■ Exercise directions: Everything from the line with "(338, 316) = (250, 340): purple bowl -> none" down to the last line of the material below must be written out exactly. Leave out all other lines.
Data segment Start Marker
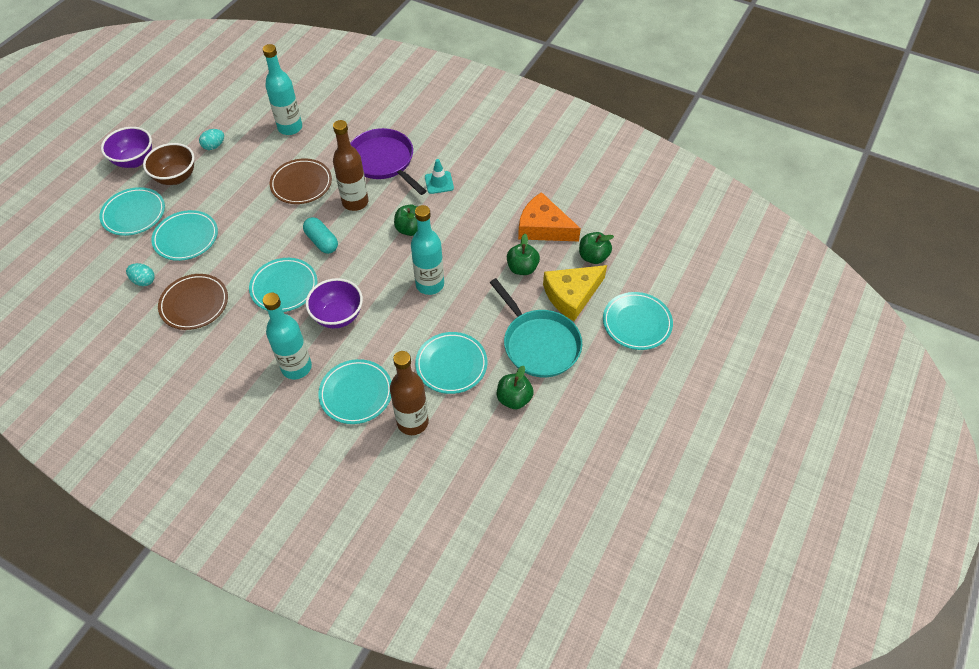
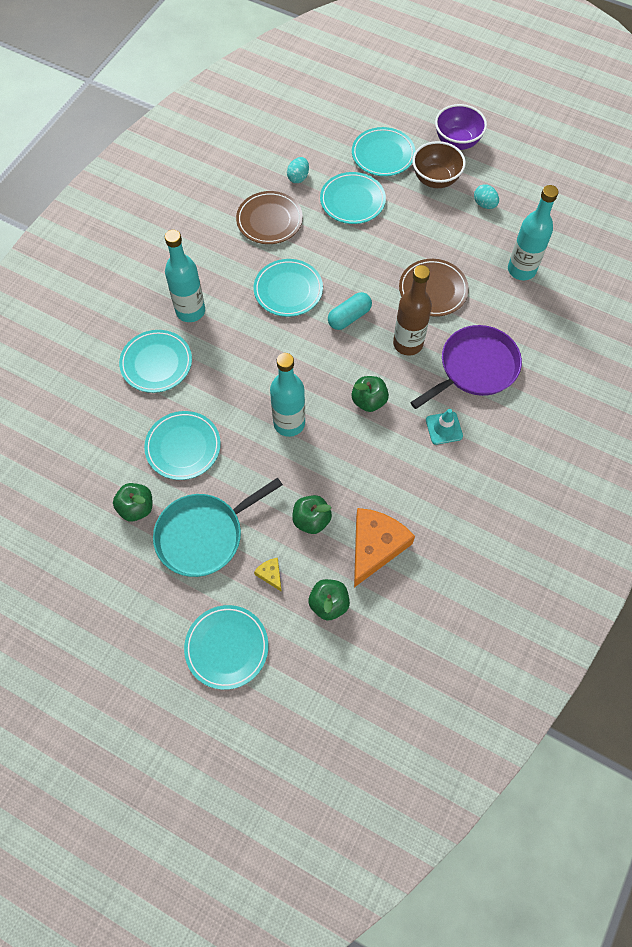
camera: 90 degrees right, 10 degrees up
(338, 316) = (250, 340): purple bowl -> none
(412, 422) = (119, 414): brown bottle -> none
(572, 295) = (270, 574): yellow cheese -> yellow cheese, size x0.43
Data segment End Marker
■ Task answer:
(338, 316) = (250, 340): purple bowl -> none
(412, 422) = (119, 414): brown bottle -> none
(572, 295) = (270, 574): yellow cheese -> yellow cheese, size x0.43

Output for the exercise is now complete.